What is required → After locating the line that contains "camera: 85 degrees left, 0 degrees up" in the records below, write out exactly that line and each line after it through the one that contains "relocated: brown key", and nothing else.

Extracted information →
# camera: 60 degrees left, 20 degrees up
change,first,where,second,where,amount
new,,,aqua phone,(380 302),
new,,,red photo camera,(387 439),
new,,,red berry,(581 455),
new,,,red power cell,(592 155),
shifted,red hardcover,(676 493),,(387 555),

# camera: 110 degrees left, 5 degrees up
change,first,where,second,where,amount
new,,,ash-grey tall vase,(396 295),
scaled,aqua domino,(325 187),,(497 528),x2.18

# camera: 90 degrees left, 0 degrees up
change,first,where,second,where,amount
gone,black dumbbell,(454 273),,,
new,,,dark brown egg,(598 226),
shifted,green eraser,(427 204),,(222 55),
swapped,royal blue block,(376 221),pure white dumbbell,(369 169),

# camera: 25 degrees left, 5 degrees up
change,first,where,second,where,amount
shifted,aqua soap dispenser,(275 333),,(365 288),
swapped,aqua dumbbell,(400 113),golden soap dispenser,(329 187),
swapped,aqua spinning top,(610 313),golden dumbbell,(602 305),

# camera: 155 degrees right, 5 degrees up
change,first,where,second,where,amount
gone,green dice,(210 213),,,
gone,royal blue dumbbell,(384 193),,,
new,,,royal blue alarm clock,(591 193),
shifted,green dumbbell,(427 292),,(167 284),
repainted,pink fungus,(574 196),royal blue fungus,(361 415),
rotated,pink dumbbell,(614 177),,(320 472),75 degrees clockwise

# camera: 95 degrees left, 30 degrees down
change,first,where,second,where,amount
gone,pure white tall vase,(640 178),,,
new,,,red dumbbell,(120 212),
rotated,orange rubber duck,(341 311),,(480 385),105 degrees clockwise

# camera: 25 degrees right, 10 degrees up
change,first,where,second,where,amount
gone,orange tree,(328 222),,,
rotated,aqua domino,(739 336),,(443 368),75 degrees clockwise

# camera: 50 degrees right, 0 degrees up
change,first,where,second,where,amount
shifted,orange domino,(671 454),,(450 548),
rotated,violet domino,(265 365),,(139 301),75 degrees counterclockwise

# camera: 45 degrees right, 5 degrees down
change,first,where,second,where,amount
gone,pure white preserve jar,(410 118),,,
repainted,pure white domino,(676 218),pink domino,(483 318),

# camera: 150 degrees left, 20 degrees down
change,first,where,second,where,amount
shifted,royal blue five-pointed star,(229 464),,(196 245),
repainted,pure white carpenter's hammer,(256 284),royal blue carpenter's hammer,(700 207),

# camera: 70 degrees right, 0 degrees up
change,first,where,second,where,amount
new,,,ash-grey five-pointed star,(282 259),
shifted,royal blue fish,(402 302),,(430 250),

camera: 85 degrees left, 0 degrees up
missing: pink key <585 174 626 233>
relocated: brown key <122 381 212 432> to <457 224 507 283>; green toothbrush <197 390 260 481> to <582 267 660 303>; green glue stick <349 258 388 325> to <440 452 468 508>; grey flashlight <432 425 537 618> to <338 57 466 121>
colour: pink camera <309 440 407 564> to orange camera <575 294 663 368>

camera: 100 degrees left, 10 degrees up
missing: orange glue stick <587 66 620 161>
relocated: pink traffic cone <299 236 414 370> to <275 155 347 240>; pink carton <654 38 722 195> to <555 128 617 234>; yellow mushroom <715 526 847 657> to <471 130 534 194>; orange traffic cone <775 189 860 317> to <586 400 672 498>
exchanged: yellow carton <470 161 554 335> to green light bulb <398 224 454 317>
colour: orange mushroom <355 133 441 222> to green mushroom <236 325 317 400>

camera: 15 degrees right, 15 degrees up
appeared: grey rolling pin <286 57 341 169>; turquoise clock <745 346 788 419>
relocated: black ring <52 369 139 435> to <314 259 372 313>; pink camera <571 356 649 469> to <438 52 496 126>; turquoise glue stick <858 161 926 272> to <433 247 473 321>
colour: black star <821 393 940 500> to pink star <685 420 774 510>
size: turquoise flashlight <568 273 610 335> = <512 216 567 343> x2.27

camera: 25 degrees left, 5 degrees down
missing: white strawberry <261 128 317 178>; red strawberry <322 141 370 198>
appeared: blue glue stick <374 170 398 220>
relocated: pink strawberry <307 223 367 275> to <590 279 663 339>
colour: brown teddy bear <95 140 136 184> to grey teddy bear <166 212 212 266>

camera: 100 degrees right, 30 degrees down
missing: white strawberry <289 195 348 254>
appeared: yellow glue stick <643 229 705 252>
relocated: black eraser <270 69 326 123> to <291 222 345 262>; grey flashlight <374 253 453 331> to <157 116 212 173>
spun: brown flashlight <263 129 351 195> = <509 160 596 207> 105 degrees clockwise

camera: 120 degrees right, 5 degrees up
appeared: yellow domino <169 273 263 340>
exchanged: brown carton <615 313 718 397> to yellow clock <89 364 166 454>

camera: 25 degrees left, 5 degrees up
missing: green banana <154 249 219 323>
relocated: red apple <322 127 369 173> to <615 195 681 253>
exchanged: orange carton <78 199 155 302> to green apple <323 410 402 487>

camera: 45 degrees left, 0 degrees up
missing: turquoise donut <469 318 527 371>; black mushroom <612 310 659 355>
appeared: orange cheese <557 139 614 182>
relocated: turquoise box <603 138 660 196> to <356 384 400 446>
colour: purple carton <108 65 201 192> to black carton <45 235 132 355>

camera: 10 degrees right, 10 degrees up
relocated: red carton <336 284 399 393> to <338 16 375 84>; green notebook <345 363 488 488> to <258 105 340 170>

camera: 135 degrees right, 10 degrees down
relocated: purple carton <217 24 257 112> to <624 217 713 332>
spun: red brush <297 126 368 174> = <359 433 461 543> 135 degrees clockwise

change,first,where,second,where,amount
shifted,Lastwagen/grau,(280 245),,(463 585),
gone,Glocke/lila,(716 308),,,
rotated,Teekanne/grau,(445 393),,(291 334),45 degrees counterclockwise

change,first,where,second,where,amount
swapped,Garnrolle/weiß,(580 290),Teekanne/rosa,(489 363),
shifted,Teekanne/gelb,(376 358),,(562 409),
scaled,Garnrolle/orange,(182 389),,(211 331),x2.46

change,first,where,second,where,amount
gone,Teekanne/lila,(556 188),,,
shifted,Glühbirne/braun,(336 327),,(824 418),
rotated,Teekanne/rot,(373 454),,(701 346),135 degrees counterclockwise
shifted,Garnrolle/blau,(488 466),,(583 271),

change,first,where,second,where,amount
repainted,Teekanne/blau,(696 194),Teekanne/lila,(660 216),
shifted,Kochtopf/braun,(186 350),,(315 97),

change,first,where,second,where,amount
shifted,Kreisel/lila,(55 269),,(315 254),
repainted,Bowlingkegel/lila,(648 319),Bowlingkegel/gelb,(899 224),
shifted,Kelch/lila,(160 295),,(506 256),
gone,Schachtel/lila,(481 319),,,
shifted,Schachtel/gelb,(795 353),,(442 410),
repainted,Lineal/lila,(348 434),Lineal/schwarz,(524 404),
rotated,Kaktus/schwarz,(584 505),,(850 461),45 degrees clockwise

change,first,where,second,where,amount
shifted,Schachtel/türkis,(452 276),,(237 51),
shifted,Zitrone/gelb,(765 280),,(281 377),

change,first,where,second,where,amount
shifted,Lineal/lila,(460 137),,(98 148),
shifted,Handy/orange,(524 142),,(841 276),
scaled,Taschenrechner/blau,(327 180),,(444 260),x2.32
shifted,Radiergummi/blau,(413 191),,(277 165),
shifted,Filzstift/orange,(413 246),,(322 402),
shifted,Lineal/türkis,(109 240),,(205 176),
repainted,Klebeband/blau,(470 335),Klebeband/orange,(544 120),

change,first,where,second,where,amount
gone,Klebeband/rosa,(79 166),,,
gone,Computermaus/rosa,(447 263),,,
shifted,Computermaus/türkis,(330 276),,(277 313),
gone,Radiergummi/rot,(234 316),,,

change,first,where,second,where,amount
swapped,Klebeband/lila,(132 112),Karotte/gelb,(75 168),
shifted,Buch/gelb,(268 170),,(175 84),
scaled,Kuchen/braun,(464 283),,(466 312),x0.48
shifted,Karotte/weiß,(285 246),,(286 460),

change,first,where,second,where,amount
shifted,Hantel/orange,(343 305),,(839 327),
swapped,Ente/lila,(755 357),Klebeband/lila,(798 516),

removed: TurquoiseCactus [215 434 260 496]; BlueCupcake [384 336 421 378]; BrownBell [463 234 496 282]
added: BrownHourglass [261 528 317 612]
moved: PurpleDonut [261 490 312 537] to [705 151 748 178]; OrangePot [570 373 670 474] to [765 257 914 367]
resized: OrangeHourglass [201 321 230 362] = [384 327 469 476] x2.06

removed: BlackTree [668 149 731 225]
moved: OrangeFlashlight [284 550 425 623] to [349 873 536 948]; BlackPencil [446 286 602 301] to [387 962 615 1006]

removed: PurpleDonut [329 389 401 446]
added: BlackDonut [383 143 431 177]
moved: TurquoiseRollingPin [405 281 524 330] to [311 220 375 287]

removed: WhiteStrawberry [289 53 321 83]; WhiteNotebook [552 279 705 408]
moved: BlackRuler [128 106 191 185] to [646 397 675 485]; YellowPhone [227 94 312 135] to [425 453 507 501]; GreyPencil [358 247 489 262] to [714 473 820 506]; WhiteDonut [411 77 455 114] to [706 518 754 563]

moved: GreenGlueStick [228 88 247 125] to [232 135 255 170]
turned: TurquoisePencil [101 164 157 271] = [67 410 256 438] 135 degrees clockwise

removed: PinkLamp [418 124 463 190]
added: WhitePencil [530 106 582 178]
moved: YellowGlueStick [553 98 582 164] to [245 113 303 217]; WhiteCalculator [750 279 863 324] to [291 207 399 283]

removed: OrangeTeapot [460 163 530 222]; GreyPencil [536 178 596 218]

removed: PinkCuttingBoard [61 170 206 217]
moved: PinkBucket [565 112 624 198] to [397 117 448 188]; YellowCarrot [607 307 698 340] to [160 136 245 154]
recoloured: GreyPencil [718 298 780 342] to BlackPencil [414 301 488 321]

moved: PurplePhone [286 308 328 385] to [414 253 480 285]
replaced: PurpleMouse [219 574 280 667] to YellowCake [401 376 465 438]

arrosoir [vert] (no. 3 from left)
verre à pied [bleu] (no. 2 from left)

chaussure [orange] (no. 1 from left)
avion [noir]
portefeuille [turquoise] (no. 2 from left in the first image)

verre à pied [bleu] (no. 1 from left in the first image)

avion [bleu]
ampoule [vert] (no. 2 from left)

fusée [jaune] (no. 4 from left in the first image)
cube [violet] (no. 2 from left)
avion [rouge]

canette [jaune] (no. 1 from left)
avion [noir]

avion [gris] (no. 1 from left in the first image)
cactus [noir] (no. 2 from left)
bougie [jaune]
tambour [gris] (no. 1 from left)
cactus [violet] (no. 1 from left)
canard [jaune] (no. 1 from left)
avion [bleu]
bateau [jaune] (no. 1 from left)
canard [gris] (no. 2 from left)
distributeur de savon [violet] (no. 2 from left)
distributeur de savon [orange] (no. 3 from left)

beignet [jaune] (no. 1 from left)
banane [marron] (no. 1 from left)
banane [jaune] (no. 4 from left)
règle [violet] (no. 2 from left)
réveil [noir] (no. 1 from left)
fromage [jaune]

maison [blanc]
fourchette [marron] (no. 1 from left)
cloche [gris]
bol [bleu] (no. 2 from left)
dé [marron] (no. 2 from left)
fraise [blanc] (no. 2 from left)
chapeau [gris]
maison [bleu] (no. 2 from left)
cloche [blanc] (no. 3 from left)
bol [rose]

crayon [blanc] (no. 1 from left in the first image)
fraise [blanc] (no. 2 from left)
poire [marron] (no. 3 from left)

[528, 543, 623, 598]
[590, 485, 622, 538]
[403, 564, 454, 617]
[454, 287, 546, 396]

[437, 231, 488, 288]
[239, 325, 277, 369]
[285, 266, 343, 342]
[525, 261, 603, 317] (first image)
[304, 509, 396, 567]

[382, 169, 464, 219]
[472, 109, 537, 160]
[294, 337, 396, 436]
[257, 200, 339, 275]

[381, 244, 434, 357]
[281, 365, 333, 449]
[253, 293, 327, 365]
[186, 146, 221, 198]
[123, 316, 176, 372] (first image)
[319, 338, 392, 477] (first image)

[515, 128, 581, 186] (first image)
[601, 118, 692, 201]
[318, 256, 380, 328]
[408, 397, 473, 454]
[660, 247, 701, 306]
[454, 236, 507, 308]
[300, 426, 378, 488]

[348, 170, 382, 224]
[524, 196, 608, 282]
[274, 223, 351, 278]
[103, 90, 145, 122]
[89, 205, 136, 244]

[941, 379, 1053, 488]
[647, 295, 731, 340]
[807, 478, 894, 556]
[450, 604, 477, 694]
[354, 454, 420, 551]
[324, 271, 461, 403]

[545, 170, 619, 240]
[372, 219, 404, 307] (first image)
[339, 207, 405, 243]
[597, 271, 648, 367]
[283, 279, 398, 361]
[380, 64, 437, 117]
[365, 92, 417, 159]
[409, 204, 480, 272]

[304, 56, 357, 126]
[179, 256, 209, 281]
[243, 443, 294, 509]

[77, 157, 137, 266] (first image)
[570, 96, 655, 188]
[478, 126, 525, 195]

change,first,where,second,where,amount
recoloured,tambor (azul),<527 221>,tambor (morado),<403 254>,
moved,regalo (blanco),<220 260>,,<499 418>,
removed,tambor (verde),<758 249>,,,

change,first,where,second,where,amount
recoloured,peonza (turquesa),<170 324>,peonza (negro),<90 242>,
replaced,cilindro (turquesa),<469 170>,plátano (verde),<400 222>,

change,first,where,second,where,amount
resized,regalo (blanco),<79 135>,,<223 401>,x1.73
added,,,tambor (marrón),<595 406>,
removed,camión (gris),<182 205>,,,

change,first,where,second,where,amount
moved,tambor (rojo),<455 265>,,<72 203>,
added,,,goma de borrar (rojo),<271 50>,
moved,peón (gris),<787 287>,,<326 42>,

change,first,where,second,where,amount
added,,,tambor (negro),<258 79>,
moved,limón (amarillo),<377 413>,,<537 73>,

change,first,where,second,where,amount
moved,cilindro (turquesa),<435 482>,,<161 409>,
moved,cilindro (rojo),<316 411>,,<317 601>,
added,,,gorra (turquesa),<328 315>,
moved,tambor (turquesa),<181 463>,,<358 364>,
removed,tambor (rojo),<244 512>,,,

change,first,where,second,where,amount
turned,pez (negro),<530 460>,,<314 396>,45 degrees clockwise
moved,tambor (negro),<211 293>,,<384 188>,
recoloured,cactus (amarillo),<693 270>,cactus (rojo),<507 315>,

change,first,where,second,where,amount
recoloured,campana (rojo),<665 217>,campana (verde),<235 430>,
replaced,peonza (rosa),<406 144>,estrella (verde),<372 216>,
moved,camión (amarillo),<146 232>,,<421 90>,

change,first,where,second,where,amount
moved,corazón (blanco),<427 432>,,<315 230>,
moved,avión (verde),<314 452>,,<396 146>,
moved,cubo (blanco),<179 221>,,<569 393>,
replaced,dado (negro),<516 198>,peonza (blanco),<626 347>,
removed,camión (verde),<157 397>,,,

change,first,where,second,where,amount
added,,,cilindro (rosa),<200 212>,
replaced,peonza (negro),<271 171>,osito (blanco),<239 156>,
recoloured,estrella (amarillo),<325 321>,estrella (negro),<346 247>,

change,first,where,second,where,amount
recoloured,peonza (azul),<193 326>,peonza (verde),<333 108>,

Result of the task →
camera: 85 degrees left, 0 degrees up
missing: pink key <585 174 626 233>
relocated: brown key <122 381 212 432> to <457 224 507 283>; green toothbrush <197 390 260 481> to <582 267 660 303>; green glue stick <349 258 388 325> to <440 452 468 508>; grey flashlight <432 425 537 618> to <338 57 466 121>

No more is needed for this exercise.